SUPPLIED MATERIAL
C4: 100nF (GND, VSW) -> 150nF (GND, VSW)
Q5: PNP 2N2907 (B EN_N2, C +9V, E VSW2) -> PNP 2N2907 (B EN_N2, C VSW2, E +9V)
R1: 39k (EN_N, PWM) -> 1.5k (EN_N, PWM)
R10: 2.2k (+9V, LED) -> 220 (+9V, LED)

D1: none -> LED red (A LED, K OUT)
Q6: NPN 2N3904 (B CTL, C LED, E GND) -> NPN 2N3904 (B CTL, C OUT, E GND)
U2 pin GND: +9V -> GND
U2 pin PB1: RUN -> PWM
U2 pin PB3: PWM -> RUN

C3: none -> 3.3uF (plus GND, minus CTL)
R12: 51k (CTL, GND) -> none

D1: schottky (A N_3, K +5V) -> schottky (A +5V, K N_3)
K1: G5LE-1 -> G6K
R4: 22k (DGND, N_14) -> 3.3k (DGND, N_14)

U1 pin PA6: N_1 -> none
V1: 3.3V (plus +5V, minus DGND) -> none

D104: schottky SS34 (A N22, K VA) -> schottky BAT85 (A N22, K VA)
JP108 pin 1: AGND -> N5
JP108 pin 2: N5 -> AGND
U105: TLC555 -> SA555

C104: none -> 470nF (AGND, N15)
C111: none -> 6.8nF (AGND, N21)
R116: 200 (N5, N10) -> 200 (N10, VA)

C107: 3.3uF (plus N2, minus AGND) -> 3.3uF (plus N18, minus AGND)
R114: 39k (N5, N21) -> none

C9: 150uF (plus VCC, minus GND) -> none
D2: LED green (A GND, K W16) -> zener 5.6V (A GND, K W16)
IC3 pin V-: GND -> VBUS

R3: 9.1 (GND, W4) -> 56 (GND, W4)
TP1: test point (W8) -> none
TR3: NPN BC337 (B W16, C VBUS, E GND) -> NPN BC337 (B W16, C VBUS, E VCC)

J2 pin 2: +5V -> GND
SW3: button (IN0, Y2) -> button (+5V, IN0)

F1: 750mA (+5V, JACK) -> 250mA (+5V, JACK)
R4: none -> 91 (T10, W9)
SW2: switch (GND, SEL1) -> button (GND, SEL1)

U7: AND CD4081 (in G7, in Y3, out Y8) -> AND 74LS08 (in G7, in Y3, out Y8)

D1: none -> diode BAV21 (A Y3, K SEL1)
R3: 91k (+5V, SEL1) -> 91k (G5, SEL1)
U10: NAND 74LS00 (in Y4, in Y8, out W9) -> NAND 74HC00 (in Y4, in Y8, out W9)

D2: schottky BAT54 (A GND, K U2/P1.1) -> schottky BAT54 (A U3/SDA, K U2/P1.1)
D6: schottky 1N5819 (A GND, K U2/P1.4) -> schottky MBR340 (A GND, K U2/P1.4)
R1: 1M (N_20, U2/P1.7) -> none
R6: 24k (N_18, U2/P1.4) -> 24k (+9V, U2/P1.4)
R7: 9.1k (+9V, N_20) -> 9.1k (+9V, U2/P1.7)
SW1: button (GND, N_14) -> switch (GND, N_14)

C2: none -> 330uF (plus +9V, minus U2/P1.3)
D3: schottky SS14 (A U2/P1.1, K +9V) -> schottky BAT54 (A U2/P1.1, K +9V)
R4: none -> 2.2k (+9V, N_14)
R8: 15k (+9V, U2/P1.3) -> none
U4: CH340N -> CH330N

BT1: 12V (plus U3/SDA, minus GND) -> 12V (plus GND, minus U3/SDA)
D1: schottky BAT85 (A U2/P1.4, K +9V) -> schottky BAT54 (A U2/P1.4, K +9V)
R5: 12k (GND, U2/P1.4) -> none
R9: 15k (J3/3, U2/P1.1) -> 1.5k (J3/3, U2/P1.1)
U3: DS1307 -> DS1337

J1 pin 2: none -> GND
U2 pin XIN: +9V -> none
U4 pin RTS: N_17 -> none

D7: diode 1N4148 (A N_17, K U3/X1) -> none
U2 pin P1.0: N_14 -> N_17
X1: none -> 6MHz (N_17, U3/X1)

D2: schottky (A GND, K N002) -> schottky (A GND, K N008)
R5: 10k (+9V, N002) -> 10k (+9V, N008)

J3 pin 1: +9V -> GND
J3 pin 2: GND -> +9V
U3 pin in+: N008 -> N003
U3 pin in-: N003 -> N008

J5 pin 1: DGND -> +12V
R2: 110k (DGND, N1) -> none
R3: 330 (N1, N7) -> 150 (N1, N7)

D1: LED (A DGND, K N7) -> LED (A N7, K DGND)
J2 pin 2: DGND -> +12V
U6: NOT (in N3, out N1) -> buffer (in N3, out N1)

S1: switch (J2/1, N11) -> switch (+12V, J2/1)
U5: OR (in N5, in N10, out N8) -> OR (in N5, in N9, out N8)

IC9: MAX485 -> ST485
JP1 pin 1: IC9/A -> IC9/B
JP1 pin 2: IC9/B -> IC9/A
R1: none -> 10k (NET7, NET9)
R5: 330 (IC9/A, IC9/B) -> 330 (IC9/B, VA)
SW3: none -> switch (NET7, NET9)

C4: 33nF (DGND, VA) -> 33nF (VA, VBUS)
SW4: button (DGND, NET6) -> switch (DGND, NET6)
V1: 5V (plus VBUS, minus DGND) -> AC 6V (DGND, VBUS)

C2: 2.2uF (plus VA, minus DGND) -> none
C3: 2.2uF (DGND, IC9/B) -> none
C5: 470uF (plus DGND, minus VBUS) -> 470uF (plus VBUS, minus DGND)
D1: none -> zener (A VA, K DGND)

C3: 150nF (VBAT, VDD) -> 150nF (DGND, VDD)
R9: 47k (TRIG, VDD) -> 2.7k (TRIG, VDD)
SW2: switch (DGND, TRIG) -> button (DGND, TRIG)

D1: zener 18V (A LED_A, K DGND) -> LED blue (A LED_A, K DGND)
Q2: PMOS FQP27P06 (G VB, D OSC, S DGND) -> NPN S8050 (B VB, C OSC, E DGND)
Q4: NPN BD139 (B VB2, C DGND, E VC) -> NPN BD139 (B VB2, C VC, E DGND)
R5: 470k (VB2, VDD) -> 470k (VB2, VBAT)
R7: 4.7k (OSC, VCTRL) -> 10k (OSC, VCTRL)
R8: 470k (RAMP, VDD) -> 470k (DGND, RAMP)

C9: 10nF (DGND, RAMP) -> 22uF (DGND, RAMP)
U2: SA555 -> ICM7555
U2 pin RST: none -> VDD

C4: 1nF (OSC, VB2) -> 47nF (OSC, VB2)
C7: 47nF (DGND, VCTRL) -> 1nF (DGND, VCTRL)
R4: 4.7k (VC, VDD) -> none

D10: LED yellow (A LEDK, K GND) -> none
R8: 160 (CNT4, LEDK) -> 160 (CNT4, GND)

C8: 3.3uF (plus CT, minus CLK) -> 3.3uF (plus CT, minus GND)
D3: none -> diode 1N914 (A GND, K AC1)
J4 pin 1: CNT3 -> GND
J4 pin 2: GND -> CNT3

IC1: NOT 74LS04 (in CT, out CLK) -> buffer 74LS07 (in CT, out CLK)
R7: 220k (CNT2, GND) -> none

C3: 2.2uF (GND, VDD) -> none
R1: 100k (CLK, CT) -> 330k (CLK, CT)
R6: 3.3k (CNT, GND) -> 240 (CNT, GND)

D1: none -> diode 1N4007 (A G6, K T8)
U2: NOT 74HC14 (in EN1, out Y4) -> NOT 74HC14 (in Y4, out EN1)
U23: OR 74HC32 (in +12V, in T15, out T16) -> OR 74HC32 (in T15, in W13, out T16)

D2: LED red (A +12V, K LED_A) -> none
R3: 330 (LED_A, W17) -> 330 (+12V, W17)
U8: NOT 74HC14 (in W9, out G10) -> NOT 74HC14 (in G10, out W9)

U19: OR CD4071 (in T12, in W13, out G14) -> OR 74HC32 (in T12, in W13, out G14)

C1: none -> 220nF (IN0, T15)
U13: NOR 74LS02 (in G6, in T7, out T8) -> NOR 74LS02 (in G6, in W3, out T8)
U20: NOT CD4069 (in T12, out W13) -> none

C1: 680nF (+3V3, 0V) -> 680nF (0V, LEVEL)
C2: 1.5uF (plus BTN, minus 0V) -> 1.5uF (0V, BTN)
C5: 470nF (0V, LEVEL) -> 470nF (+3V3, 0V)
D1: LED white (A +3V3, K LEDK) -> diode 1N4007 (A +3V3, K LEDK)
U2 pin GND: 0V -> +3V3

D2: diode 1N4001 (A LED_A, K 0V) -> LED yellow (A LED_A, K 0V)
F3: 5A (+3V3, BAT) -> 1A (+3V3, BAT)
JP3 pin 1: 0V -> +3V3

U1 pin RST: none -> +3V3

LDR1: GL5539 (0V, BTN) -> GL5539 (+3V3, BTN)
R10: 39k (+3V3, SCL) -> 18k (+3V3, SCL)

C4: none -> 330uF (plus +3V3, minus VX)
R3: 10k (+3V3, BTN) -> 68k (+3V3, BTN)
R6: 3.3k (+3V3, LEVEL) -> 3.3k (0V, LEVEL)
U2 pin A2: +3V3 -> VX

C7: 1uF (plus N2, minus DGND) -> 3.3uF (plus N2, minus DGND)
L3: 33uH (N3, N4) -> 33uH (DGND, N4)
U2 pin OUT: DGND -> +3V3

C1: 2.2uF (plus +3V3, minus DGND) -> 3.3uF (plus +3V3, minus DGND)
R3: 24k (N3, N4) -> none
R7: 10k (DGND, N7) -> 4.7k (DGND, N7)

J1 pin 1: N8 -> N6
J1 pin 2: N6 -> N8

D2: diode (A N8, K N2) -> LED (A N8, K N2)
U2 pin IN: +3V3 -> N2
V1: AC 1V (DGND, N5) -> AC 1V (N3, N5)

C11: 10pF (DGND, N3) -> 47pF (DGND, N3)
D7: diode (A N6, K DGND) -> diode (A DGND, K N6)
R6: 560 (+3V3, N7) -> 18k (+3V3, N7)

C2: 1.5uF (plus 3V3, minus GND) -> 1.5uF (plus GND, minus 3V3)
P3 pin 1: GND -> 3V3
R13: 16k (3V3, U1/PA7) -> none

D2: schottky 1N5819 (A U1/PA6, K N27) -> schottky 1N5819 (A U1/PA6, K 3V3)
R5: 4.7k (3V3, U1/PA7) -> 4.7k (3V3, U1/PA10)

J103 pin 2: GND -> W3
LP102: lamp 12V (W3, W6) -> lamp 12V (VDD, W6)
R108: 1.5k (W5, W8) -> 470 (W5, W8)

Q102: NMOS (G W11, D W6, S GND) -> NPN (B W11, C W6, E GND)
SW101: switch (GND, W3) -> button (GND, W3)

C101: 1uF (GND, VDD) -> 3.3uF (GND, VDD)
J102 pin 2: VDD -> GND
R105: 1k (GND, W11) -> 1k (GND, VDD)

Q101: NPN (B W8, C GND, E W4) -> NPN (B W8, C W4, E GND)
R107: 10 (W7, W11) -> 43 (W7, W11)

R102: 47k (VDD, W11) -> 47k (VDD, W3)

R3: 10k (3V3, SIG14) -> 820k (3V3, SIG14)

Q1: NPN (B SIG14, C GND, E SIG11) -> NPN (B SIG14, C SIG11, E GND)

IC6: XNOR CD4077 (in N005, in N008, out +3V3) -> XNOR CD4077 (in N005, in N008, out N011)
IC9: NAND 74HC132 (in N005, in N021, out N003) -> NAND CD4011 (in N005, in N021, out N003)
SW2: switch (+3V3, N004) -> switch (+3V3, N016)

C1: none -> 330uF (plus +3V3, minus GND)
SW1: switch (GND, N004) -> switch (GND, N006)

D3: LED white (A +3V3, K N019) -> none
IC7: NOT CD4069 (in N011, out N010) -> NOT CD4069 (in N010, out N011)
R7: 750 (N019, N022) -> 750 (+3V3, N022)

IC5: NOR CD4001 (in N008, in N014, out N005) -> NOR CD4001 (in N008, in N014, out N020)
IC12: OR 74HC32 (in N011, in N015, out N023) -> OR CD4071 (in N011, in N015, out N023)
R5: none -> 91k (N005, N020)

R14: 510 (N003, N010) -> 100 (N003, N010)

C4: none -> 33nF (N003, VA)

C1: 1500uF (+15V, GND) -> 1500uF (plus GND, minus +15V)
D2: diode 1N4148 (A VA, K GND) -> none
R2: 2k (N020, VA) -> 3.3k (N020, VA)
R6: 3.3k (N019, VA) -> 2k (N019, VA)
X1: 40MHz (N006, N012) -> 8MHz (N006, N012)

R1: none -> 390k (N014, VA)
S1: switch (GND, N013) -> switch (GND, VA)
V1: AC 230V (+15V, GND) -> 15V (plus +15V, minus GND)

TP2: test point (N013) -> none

EXERCISE
Which lines above hold the word "LEVEL"? Copy each of them.

EXERCISE RESULT
C1: 680nF (+3V3, 0V) -> 680nF (0V, LEVEL)
C5: 470nF (0V, LEVEL) -> 470nF (+3V3, 0V)
R6: 3.3k (+3V3, LEVEL) -> 3.3k (0V, LEVEL)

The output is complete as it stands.